--- WHAT IS EXPECTED ---
The records that follow must all be duplicated exactly.

***** DATASET ENTRIES

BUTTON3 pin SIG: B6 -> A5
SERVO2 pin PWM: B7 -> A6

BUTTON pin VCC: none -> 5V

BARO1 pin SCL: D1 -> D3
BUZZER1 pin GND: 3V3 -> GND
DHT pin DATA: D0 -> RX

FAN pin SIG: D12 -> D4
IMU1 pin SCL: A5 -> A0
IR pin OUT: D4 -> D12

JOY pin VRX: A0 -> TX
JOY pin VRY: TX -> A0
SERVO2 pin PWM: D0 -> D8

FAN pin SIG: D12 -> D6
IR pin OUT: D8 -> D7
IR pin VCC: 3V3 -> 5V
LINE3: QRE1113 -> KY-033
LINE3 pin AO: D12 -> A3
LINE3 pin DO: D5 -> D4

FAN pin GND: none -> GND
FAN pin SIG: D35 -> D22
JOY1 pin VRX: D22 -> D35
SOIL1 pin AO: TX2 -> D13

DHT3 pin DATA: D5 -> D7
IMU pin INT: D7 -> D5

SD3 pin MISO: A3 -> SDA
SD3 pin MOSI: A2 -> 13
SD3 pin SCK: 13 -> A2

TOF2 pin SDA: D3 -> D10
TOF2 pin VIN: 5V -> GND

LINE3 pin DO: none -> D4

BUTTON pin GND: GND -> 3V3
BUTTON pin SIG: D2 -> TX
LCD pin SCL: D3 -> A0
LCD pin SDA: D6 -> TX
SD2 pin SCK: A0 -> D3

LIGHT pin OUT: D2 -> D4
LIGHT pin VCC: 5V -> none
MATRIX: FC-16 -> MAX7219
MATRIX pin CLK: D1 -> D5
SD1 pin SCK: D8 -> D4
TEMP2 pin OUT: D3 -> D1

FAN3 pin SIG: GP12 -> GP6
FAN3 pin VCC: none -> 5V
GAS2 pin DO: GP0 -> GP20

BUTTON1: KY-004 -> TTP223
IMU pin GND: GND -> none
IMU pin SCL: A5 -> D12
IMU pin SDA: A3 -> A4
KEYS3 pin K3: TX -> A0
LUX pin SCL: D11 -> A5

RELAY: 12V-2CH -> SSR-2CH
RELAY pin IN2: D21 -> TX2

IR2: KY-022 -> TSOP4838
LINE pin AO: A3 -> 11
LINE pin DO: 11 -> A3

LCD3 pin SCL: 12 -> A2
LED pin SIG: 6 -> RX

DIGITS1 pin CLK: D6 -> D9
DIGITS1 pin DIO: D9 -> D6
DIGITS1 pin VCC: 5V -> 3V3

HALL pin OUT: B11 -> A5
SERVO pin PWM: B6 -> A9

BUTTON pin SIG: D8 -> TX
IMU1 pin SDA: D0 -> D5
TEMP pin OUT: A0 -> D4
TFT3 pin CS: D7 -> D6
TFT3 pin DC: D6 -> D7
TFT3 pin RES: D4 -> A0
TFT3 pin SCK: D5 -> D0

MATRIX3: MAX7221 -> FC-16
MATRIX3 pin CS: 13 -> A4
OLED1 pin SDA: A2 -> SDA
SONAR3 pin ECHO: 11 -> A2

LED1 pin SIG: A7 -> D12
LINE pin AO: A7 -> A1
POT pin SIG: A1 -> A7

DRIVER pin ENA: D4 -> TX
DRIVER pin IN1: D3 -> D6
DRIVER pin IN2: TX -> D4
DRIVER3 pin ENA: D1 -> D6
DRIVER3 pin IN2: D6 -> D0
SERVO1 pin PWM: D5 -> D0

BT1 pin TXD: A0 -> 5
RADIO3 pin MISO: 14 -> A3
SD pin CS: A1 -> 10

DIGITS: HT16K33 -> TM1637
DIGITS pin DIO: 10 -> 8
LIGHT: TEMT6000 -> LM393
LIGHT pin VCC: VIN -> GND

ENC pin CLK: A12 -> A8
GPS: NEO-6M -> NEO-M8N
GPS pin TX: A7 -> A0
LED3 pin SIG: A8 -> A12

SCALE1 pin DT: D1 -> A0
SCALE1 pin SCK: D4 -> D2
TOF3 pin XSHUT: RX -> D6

**********

--- THE ANSWER ---
BUTTON3 pin SIG: B6 -> A5
SERVO2 pin PWM: B7 -> A6

BUTTON pin VCC: none -> 5V

BARO1 pin SCL: D1 -> D3
BUZZER1 pin GND: 3V3 -> GND
DHT pin DATA: D0 -> RX

FAN pin SIG: D12 -> D4
IMU1 pin SCL: A5 -> A0
IR pin OUT: D4 -> D12

JOY pin VRX: A0 -> TX
JOY pin VRY: TX -> A0
SERVO2 pin PWM: D0 -> D8

FAN pin SIG: D12 -> D6
IR pin OUT: D8 -> D7
IR pin VCC: 3V3 -> 5V
LINE3: QRE1113 -> KY-033
LINE3 pin AO: D12 -> A3
LINE3 pin DO: D5 -> D4

FAN pin GND: none -> GND
FAN pin SIG: D35 -> D22
JOY1 pin VRX: D22 -> D35
SOIL1 pin AO: TX2 -> D13

DHT3 pin DATA: D5 -> D7
IMU pin INT: D7 -> D5

SD3 pin MISO: A3 -> SDA
SD3 pin MOSI: A2 -> 13
SD3 pin SCK: 13 -> A2

TOF2 pin SDA: D3 -> D10
TOF2 pin VIN: 5V -> GND

LINE3 pin DO: none -> D4

BUTTON pin GND: GND -> 3V3
BUTTON pin SIG: D2 -> TX
LCD pin SCL: D3 -> A0
LCD pin SDA: D6 -> TX
SD2 pin SCK: A0 -> D3

LIGHT pin OUT: D2 -> D4
LIGHT pin VCC: 5V -> none
MATRIX: FC-16 -> MAX7219
MATRIX pin CLK: D1 -> D5
SD1 pin SCK: D8 -> D4
TEMP2 pin OUT: D3 -> D1

FAN3 pin SIG: GP12 -> GP6
FAN3 pin VCC: none -> 5V
GAS2 pin DO: GP0 -> GP20

BUTTON1: KY-004 -> TTP223
IMU pin GND: GND -> none
IMU pin SCL: A5 -> D12
IMU pin SDA: A3 -> A4
KEYS3 pin K3: TX -> A0
LUX pin SCL: D11 -> A5

RELAY: 12V-2CH -> SSR-2CH
RELAY pin IN2: D21 -> TX2

IR2: KY-022 -> TSOP4838
LINE pin AO: A3 -> 11
LINE pin DO: 11 -> A3

LCD3 pin SCL: 12 -> A2
LED pin SIG: 6 -> RX

DIGITS1 pin CLK: D6 -> D9
DIGITS1 pin DIO: D9 -> D6
DIGITS1 pin VCC: 5V -> 3V3

HALL pin OUT: B11 -> A5
SERVO pin PWM: B6 -> A9

BUTTON pin SIG: D8 -> TX
IMU1 pin SDA: D0 -> D5
TEMP pin OUT: A0 -> D4
TFT3 pin CS: D7 -> D6
TFT3 pin DC: D6 -> D7
TFT3 pin RES: D4 -> A0
TFT3 pin SCK: D5 -> D0

MATRIX3: MAX7221 -> FC-16
MATRIX3 pin CS: 13 -> A4
OLED1 pin SDA: A2 -> SDA
SONAR3 pin ECHO: 11 -> A2

LED1 pin SIG: A7 -> D12
LINE pin AO: A7 -> A1
POT pin SIG: A1 -> A7

DRIVER pin ENA: D4 -> TX
DRIVER pin IN1: D3 -> D6
DRIVER pin IN2: TX -> D4
DRIVER3 pin ENA: D1 -> D6
DRIVER3 pin IN2: D6 -> D0
SERVO1 pin PWM: D5 -> D0

BT1 pin TXD: A0 -> 5
RADIO3 pin MISO: 14 -> A3
SD pin CS: A1 -> 10

DIGITS: HT16K33 -> TM1637
DIGITS pin DIO: 10 -> 8
LIGHT: TEMT6000 -> LM393
LIGHT pin VCC: VIN -> GND

ENC pin CLK: A12 -> A8
GPS: NEO-6M -> NEO-M8N
GPS pin TX: A7 -> A0
LED3 pin SIG: A8 -> A12

SCALE1 pin DT: D1 -> A0
SCALE1 pin SCK: D4 -> D2
TOF3 pin XSHUT: RX -> D6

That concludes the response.